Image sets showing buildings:
_ _ _

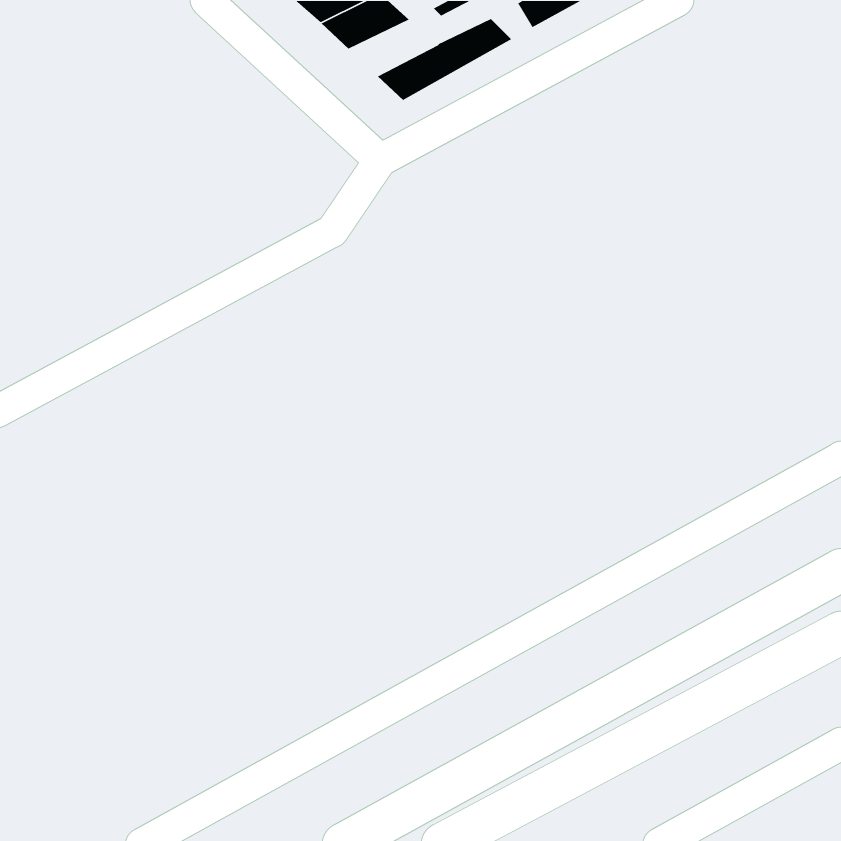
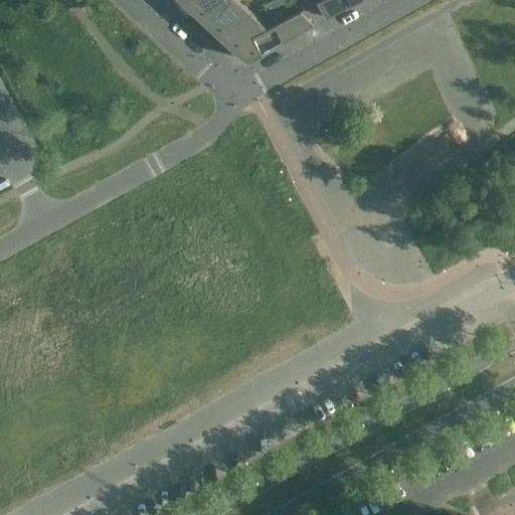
building: none -> [212,14,267,48]

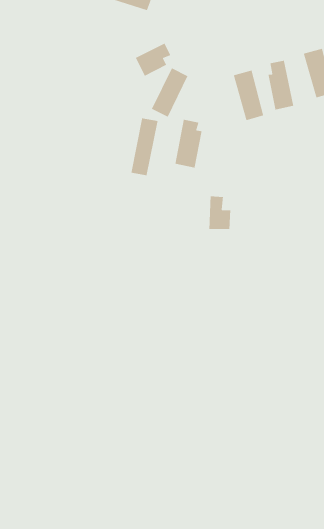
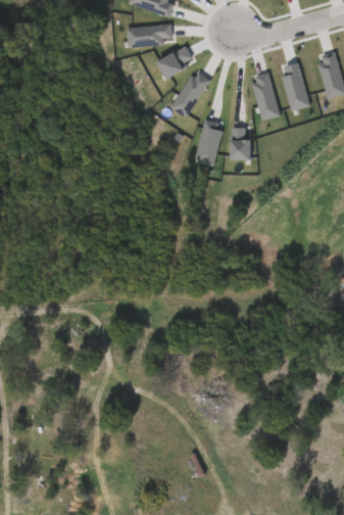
building: none -> [126,24,170,47]
building: [130,118,158,176] -> none
building: [209,195,231,230] -> [230,127,251,159]

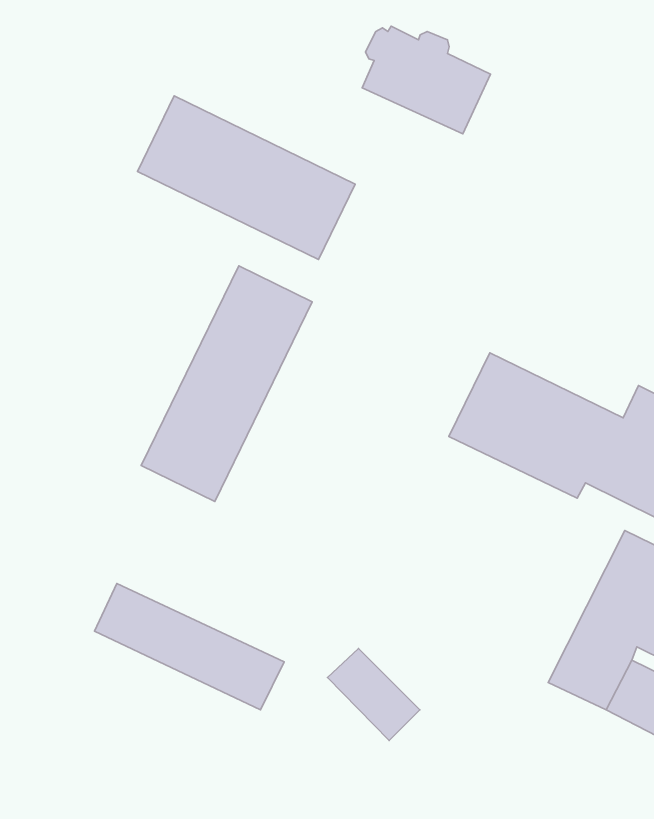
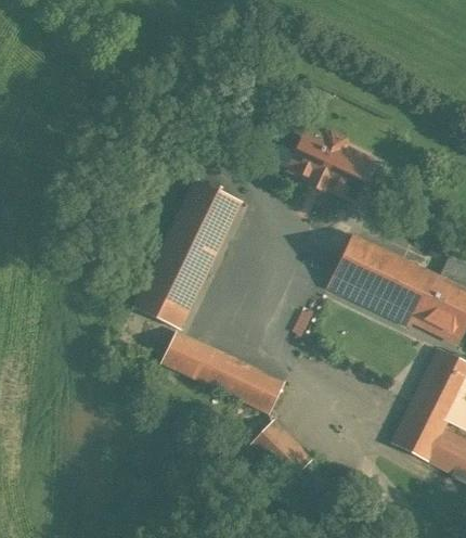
building: [362,26,490,134] -> [290,130,372,198]
building: [137,96,355,260] -> none
building: [95,583,284,710] -> [164,332,284,412]

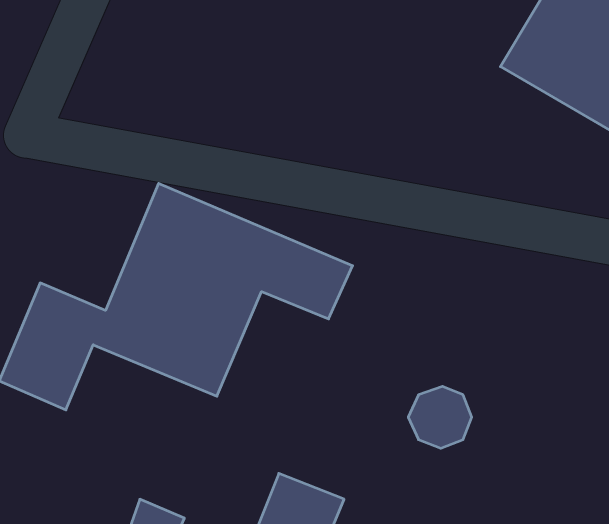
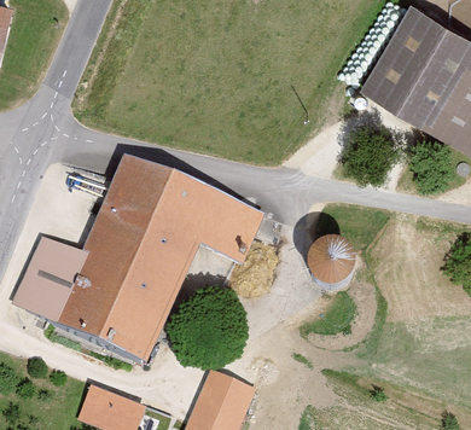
building: none -> [58,280,164,362]
building: [408,386,472,448] -> [302,242,347,285]

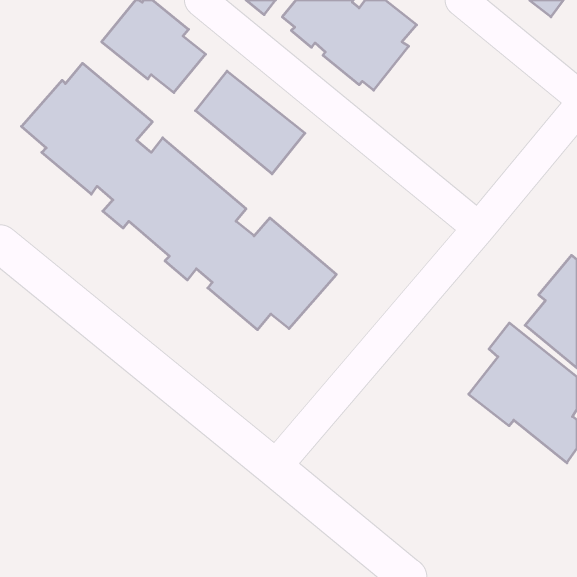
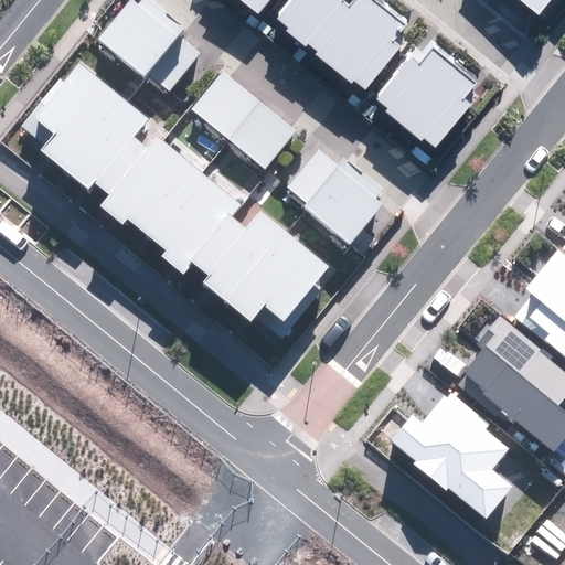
building: none -> [376,45,478,147]
building: none -> [286,150,384,245]
building: none -> [392,391,513,519]

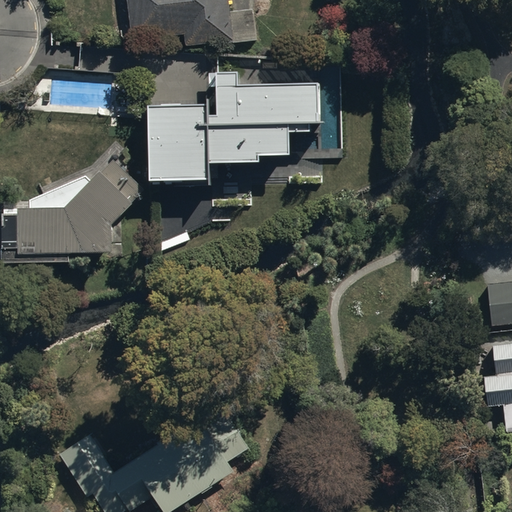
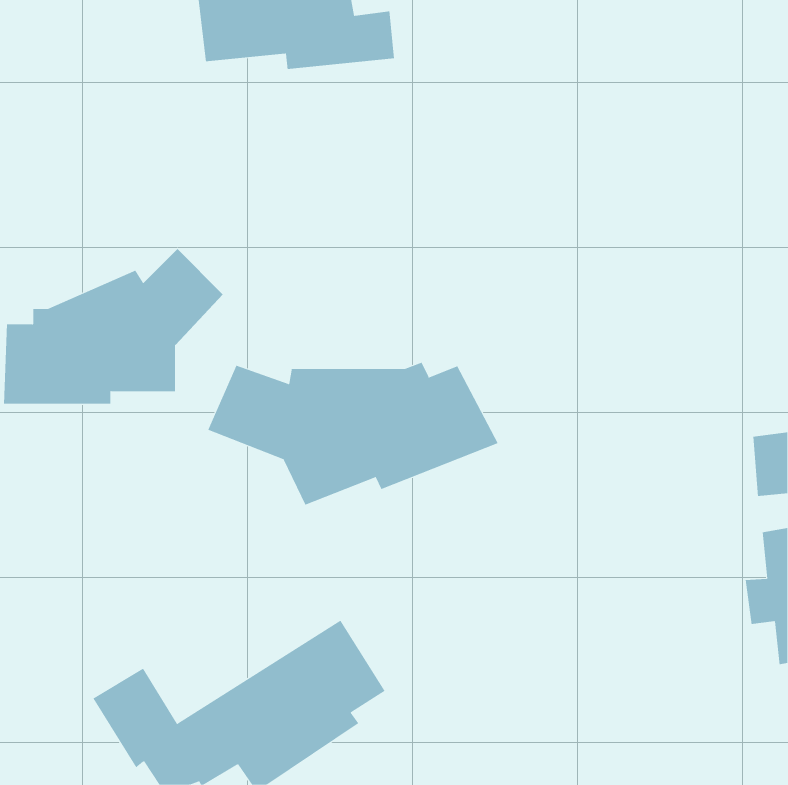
building: [150,74,319,181] -> none
building: none -> [207,362,499,506]

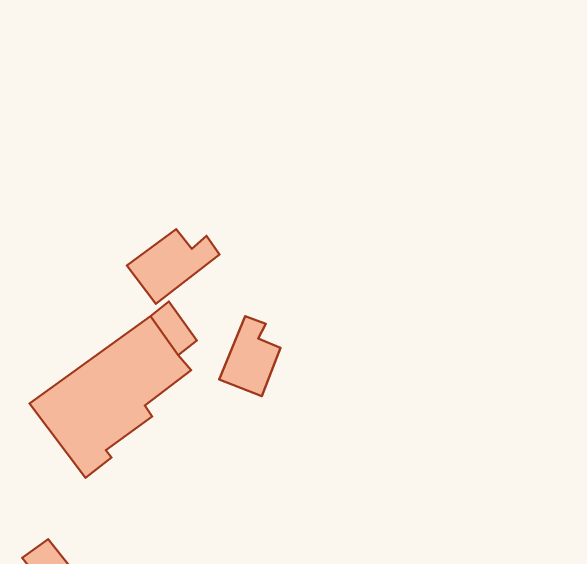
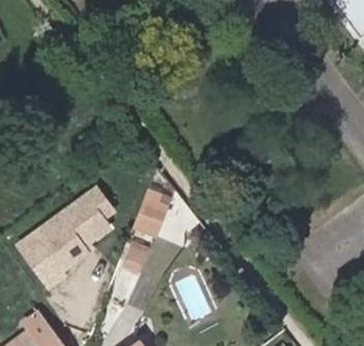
building: [127,229,220,304] -> none

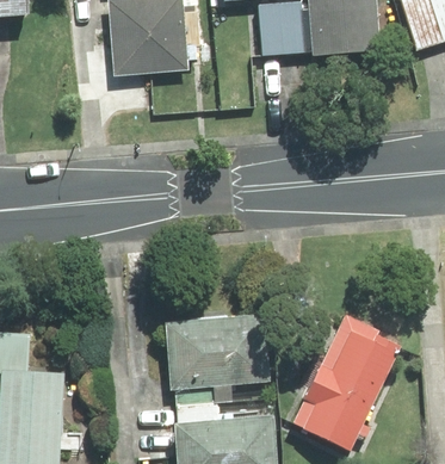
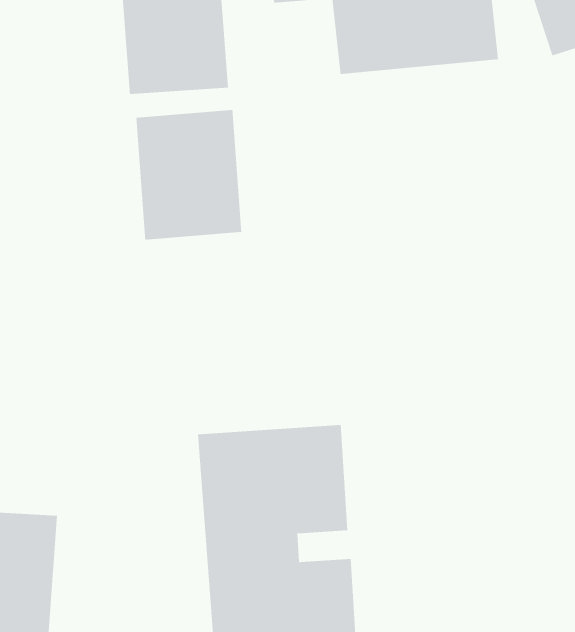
building: none -> [136,109,242,241]
building: [284,308,401,454] -> none

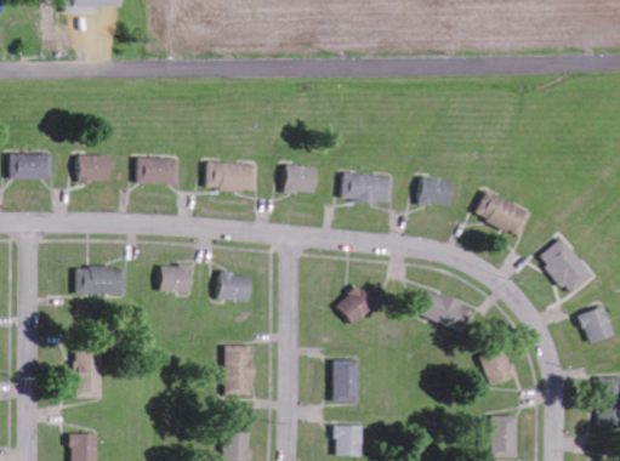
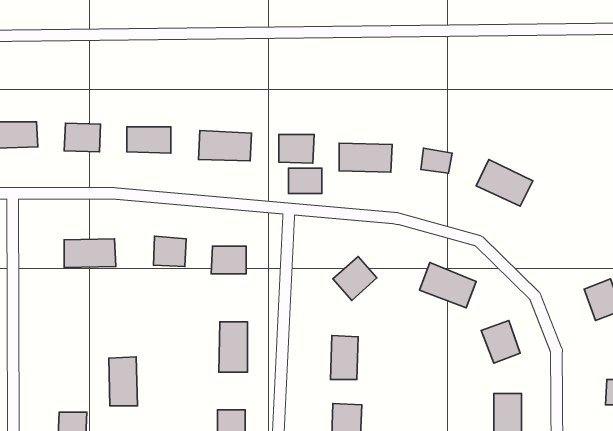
building: none -> [288,168,322,194]
building: [537,238,595,295] -> none
building: [74,351,102,398] -> [109,357,138,406]

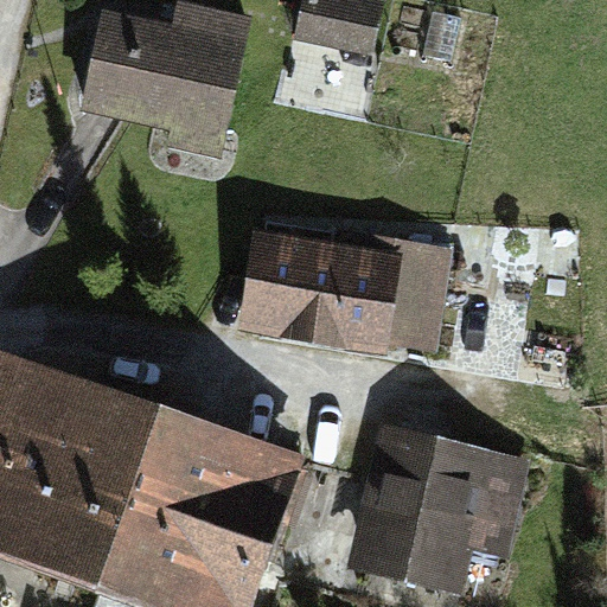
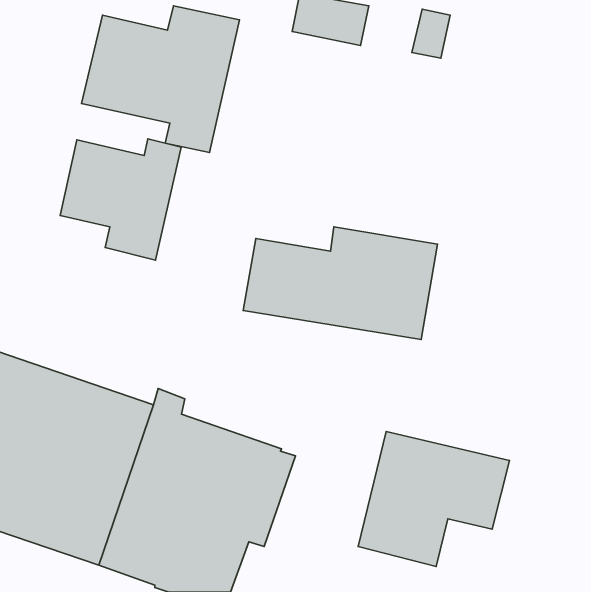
building: none -> [60,139,181,260]

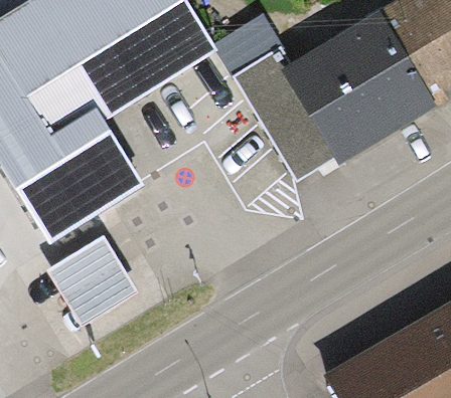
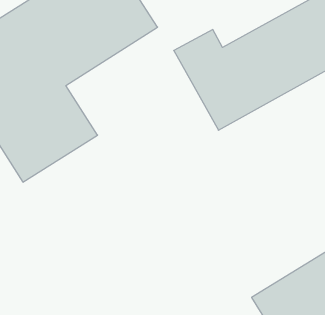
building: [43,234,132,325] -> none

_ _ _

Every record must be duplicated exactly, except for the pictures, which are left out.

building: none -> [212,14,267,48]

building: none -> [126,24,170,47]
building: [130,118,158,176] -> none
building: [209,195,231,230] -> [230,127,251,159]

building: [362,26,490,134] -> [290,130,372,198]
building: [137,96,355,260] -> none
building: [95,583,284,710] -> [164,332,284,412]

building: none -> [58,280,164,362]
building: [408,386,472,448] -> [302,242,347,285]

building: none -> [376,45,478,147]
building: none -> [286,150,384,245]
building: none -> [392,391,513,519]

building: [150,74,319,181] -> none
building: none -> [207,362,499,506]

building: [127,229,220,304] -> none

building: none -> [136,109,242,241]
building: [284,308,401,454] -> none

building: none -> [288,168,322,194]
building: [537,238,595,295] -> none
building: [74,351,102,398] -> [109,357,138,406]

building: none -> [60,139,181,260]

building: [43,234,132,325] -> none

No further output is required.